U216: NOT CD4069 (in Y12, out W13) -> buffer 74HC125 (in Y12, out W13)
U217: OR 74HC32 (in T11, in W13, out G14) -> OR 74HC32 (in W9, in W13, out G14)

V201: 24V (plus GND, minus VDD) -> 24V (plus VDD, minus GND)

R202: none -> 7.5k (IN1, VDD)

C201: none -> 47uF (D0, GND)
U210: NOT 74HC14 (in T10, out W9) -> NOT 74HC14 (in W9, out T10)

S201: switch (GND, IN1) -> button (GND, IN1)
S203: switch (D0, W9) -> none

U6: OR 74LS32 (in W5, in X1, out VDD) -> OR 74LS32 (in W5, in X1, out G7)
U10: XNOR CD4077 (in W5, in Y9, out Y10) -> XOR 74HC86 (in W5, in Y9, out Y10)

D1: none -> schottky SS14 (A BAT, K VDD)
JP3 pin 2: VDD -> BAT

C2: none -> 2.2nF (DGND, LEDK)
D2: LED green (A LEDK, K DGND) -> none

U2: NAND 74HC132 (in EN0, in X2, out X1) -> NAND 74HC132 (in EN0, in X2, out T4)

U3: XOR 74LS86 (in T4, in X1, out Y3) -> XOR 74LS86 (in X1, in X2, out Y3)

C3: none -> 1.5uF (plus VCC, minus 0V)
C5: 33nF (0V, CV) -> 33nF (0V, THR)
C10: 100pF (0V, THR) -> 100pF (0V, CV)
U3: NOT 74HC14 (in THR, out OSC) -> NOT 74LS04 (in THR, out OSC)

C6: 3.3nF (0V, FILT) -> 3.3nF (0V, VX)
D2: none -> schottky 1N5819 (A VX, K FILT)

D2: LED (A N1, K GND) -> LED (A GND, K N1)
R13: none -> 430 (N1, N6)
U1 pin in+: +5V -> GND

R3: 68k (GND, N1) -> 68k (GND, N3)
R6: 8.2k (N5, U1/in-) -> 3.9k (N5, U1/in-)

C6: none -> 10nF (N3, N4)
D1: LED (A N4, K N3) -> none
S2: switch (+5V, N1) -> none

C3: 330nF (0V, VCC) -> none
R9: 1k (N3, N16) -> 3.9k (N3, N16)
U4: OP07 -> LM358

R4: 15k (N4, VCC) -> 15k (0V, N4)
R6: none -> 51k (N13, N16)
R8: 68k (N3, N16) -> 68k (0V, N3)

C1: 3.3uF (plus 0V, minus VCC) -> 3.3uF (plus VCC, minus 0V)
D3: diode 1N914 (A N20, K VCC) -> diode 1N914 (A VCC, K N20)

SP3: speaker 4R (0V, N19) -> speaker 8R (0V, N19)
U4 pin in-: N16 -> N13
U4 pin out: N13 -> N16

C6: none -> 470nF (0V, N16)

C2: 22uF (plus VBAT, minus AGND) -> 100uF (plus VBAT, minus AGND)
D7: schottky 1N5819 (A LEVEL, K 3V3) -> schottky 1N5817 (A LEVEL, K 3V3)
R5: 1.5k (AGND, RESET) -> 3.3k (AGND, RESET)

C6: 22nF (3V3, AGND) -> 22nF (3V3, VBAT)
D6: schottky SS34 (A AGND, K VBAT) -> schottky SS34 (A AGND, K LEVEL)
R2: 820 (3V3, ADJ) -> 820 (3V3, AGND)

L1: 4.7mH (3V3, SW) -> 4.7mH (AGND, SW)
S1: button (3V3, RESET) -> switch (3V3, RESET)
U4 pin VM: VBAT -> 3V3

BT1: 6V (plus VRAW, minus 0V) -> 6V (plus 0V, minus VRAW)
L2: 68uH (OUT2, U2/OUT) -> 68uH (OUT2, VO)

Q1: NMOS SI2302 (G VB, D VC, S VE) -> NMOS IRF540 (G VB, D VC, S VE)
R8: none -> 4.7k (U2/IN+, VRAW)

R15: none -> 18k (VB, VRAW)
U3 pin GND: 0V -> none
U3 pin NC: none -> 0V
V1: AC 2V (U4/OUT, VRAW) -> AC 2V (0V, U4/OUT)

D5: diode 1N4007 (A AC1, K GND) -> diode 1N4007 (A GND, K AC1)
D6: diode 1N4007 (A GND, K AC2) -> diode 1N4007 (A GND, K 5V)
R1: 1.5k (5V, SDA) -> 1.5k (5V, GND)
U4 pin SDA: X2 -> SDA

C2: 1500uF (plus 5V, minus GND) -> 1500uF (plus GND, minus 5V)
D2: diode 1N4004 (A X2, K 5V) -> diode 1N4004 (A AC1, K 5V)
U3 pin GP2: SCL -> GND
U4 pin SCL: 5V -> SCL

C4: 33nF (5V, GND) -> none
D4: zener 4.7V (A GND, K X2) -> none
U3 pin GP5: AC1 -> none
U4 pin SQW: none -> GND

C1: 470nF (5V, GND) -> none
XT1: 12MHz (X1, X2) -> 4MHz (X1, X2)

## Exercise directions
The listing above must be transcribed exactly, line by line.

## Solution below
U216: NOT CD4069 (in Y12, out W13) -> buffer 74HC125 (in Y12, out W13)
U217: OR 74HC32 (in T11, in W13, out G14) -> OR 74HC32 (in W9, in W13, out G14)

V201: 24V (plus GND, minus VDD) -> 24V (plus VDD, minus GND)

R202: none -> 7.5k (IN1, VDD)

C201: none -> 47uF (D0, GND)
U210: NOT 74HC14 (in T10, out W9) -> NOT 74HC14 (in W9, out T10)

S201: switch (GND, IN1) -> button (GND, IN1)
S203: switch (D0, W9) -> none

U6: OR 74LS32 (in W5, in X1, out VDD) -> OR 74LS32 (in W5, in X1, out G7)
U10: XNOR CD4077 (in W5, in Y9, out Y10) -> XOR 74HC86 (in W5, in Y9, out Y10)

D1: none -> schottky SS14 (A BAT, K VDD)
JP3 pin 2: VDD -> BAT

C2: none -> 2.2nF (DGND, LEDK)
D2: LED green (A LEDK, K DGND) -> none

U2: NAND 74HC132 (in EN0, in X2, out X1) -> NAND 74HC132 (in EN0, in X2, out T4)

U3: XOR 74LS86 (in T4, in X1, out Y3) -> XOR 74LS86 (in X1, in X2, out Y3)

C3: none -> 1.5uF (plus VCC, minus 0V)
C5: 33nF (0V, CV) -> 33nF (0V, THR)
C10: 100pF (0V, THR) -> 100pF (0V, CV)
U3: NOT 74HC14 (in THR, out OSC) -> NOT 74LS04 (in THR, out OSC)

C6: 3.3nF (0V, FILT) -> 3.3nF (0V, VX)
D2: none -> schottky 1N5819 (A VX, K FILT)

D2: LED (A N1, K GND) -> LED (A GND, K N1)
R13: none -> 430 (N1, N6)
U1 pin in+: +5V -> GND

R3: 68k (GND, N1) -> 68k (GND, N3)
R6: 8.2k (N5, U1/in-) -> 3.9k (N5, U1/in-)

C6: none -> 10nF (N3, N4)
D1: LED (A N4, K N3) -> none
S2: switch (+5V, N1) -> none

C3: 330nF (0V, VCC) -> none
R9: 1k (N3, N16) -> 3.9k (N3, N16)
U4: OP07 -> LM358

R4: 15k (N4, VCC) -> 15k (0V, N4)
R6: none -> 51k (N13, N16)
R8: 68k (N3, N16) -> 68k (0V, N3)

C1: 3.3uF (plus 0V, minus VCC) -> 3.3uF (plus VCC, minus 0V)
D3: diode 1N914 (A N20, K VCC) -> diode 1N914 (A VCC, K N20)

SP3: speaker 4R (0V, N19) -> speaker 8R (0V, N19)
U4 pin in-: N16 -> N13
U4 pin out: N13 -> N16

C6: none -> 470nF (0V, N16)

C2: 22uF (plus VBAT, minus AGND) -> 100uF (plus VBAT, minus AGND)
D7: schottky 1N5819 (A LEVEL, K 3V3) -> schottky 1N5817 (A LEVEL, K 3V3)
R5: 1.5k (AGND, RESET) -> 3.3k (AGND, RESET)

C6: 22nF (3V3, AGND) -> 22nF (3V3, VBAT)
D6: schottky SS34 (A AGND, K VBAT) -> schottky SS34 (A AGND, K LEVEL)
R2: 820 (3V3, ADJ) -> 820 (3V3, AGND)

L1: 4.7mH (3V3, SW) -> 4.7mH (AGND, SW)
S1: button (3V3, RESET) -> switch (3V3, RESET)
U4 pin VM: VBAT -> 3V3

BT1: 6V (plus VRAW, minus 0V) -> 6V (plus 0V, minus VRAW)
L2: 68uH (OUT2, U2/OUT) -> 68uH (OUT2, VO)

Q1: NMOS SI2302 (G VB, D VC, S VE) -> NMOS IRF540 (G VB, D VC, S VE)
R8: none -> 4.7k (U2/IN+, VRAW)

R15: none -> 18k (VB, VRAW)
U3 pin GND: 0V -> none
U3 pin NC: none -> 0V
V1: AC 2V (U4/OUT, VRAW) -> AC 2V (0V, U4/OUT)

D5: diode 1N4007 (A AC1, K GND) -> diode 1N4007 (A GND, K AC1)
D6: diode 1N4007 (A GND, K AC2) -> diode 1N4007 (A GND, K 5V)
R1: 1.5k (5V, SDA) -> 1.5k (5V, GND)
U4 pin SDA: X2 -> SDA

C2: 1500uF (plus 5V, minus GND) -> 1500uF (plus GND, minus 5V)
D2: diode 1N4004 (A X2, K 5V) -> diode 1N4004 (A AC1, K 5V)
U3 pin GP2: SCL -> GND
U4 pin SCL: 5V -> SCL

C4: 33nF (5V, GND) -> none
D4: zener 4.7V (A GND, K X2) -> none
U3 pin GP5: AC1 -> none
U4 pin SQW: none -> GND

C1: 470nF (5V, GND) -> none
XT1: 12MHz (X1, X2) -> 4MHz (X1, X2)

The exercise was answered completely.